Material shown below:

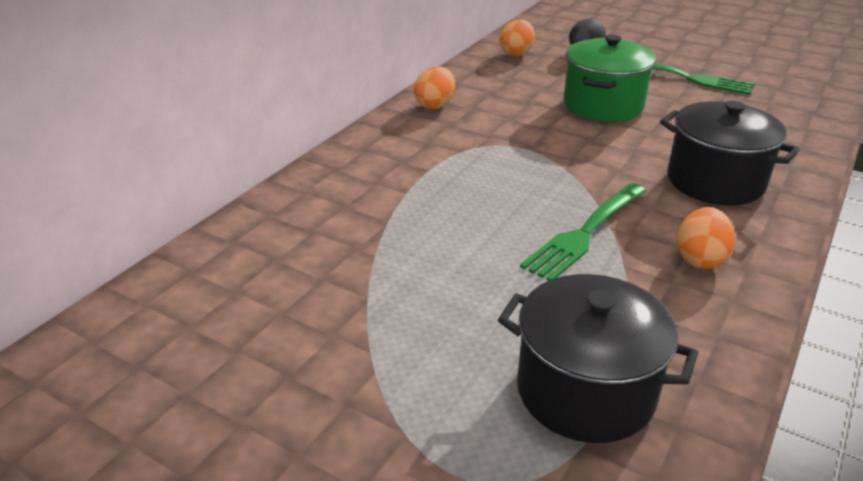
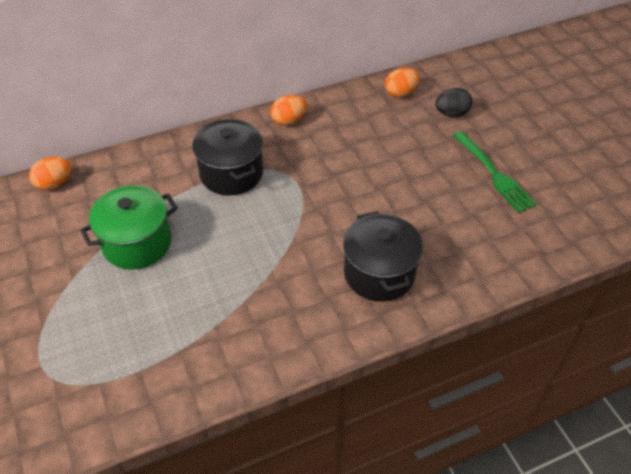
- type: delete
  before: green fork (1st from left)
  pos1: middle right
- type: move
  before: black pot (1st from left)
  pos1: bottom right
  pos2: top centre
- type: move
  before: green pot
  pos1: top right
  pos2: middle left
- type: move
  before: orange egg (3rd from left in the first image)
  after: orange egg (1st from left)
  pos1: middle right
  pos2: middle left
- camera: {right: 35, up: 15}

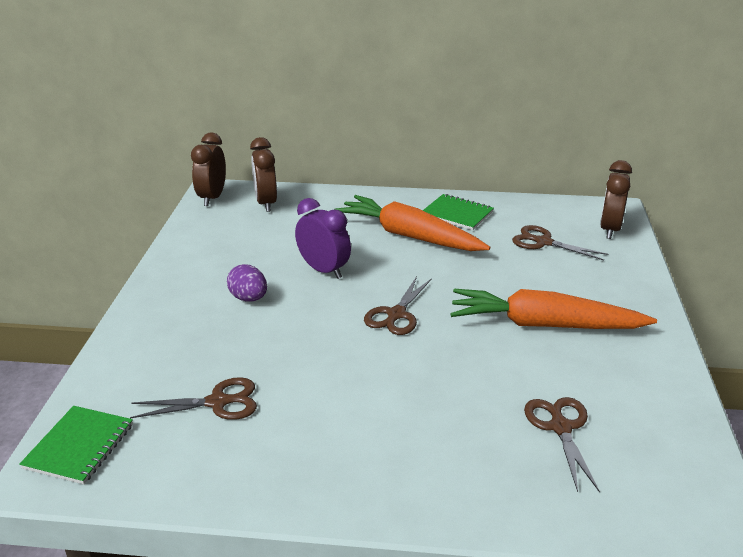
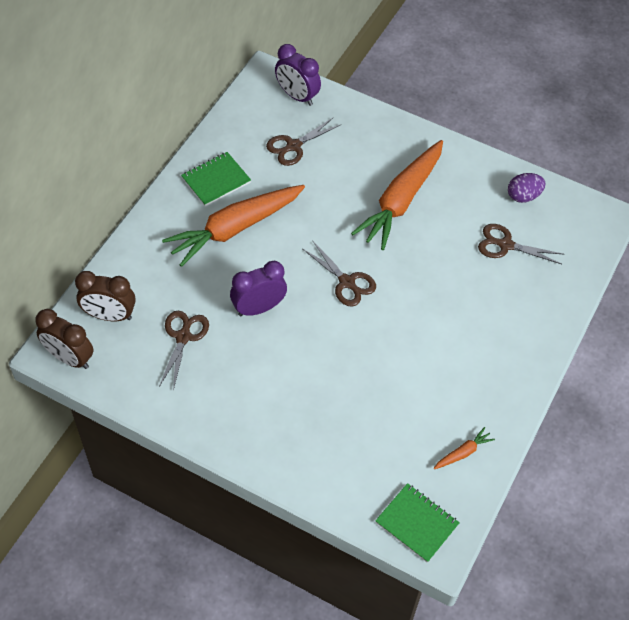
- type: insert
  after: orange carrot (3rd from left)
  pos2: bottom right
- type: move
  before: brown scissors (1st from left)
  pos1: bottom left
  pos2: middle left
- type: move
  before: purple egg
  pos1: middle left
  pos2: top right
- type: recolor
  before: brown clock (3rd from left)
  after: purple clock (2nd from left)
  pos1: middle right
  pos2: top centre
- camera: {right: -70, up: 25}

End of Material shown.
Material shown below:

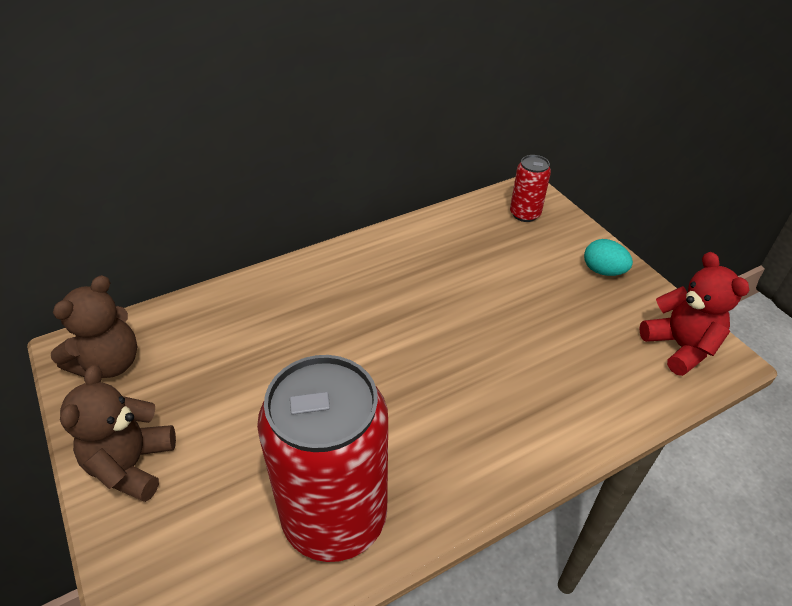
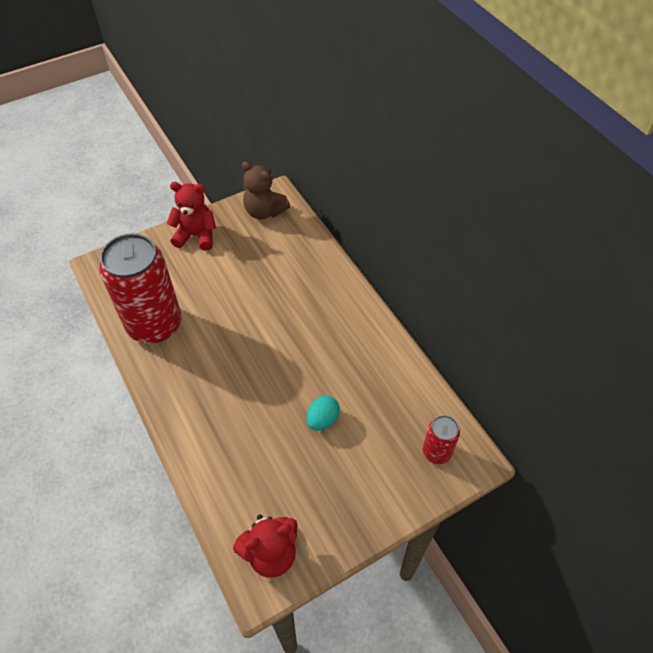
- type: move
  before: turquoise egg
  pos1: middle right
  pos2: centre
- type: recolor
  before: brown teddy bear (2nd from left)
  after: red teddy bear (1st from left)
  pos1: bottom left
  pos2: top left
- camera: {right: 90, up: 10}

End of Material shown.

What you are asked to do: Collect the lines of the data that carry the word "green".

Solution to the problem:
  before: green fork (1st from left)
  before: green pot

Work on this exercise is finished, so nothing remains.